**TASK PROMPT:** Make an exact copy of the entries below.

Dataset excerpts
%%

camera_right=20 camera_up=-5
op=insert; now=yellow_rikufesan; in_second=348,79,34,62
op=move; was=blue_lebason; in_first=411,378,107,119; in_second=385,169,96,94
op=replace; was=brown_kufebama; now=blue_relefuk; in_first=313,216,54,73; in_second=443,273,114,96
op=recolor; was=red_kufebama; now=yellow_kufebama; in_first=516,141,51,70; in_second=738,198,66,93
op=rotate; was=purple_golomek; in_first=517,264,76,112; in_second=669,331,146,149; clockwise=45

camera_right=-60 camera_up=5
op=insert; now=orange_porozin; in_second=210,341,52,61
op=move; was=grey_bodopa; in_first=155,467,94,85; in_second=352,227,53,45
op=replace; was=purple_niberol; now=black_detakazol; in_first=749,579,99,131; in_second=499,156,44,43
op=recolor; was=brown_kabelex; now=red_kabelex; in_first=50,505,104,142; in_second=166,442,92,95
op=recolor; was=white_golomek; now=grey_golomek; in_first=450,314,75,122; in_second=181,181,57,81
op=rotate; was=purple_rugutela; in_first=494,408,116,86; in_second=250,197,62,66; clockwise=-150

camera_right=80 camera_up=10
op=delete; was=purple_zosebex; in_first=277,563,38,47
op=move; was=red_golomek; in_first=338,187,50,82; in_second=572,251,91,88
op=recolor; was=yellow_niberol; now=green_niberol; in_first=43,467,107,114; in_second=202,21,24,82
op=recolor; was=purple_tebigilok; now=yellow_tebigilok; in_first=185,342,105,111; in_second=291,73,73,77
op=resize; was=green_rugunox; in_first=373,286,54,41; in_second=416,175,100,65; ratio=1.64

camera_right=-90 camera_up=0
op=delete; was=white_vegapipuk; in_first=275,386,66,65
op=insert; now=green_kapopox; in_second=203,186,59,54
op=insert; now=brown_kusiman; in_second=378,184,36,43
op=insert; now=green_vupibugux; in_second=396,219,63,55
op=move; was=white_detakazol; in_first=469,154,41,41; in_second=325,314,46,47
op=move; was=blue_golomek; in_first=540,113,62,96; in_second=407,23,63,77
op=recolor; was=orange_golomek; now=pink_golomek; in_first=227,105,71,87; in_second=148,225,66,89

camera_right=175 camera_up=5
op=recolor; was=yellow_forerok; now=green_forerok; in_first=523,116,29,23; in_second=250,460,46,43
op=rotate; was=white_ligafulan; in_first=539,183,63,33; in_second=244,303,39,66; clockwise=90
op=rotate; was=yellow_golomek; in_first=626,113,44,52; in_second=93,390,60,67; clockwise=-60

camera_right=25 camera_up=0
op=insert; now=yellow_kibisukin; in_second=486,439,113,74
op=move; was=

%%

**SOLVED EXERCISE:**
camera_right=20 camera_up=-5
op=insert; now=yellow_rikufesan; in_second=348,79,34,62
op=move; was=blue_lebason; in_first=411,378,107,119; in_second=385,169,96,94
op=replace; was=brown_kufebama; now=blue_relefuk; in_first=313,216,54,73; in_second=443,273,114,96
op=recolor; was=red_kufebama; now=yellow_kufebama; in_first=516,141,51,70; in_second=738,198,66,93
op=rotate; was=purple_golomek; in_first=517,264,76,112; in_second=669,331,146,149; clockwise=45

camera_right=-60 camera_up=5
op=insert; now=orange_porozin; in_second=210,341,52,61
op=move; was=grey_bodopa; in_first=155,467,94,85; in_second=352,227,53,45
op=replace; was=purple_niberol; now=black_detakazol; in_first=749,579,99,131; in_second=499,156,44,43
op=recolor; was=brown_kabelex; now=red_kabelex; in_first=50,505,104,142; in_second=166,442,92,95
op=recolor; was=white_golomek; now=grey_golomek; in_first=450,314,75,122; in_second=181,181,57,81
op=rotate; was=purple_rugutela; in_first=494,408,116,86; in_second=250,197,62,66; clockwise=-150

camera_right=80 camera_up=10
op=delete; was=purple_zosebex; in_first=277,563,38,47
op=move; was=red_golomek; in_first=338,187,50,82; in_second=572,251,91,88
op=recolor; was=yellow_niberol; now=green_niberol; in_first=43,467,107,114; in_second=202,21,24,82
op=recolor; was=purple_tebigilok; now=yellow_tebigilok; in_first=185,342,105,111; in_second=291,73,73,77
op=resize; was=green_rugunox; in_first=373,286,54,41; in_second=416,175,100,65; ratio=1.64

camera_right=-90 camera_up=0
op=delete; was=white_vegapipuk; in_first=275,386,66,65
op=insert; now=green_kapopox; in_second=203,186,59,54
op=insert; now=brown_kusiman; in_second=378,184,36,43
op=insert; now=green_vupibugux; in_second=396,219,63,55
op=move; was=white_detakazol; in_first=469,154,41,41; in_second=325,314,46,47
op=move; was=blue_golomek; in_first=540,113,62,96; in_second=407,23,63,77
op=recolor; was=orange_golomek; now=pink_golomek; in_first=227,105,71,87; in_second=148,225,66,89

camera_right=175 camera_up=5
op=recolor; was=yellow_forerok; now=green_forerok; in_first=523,116,29,23; in_second=250,460,46,43
op=rotate; was=white_ligafulan; in_first=539,183,63,33; in_second=244,303,39,66; clockwise=90
op=rotate; was=yellow_golomek; in_first=626,113,44,52; in_second=93,390,60,67; clockwise=-60

camera_right=25 camera_up=0
op=insert; now=yellow_kibisukin; in_second=486,439,113,74
op=move; was=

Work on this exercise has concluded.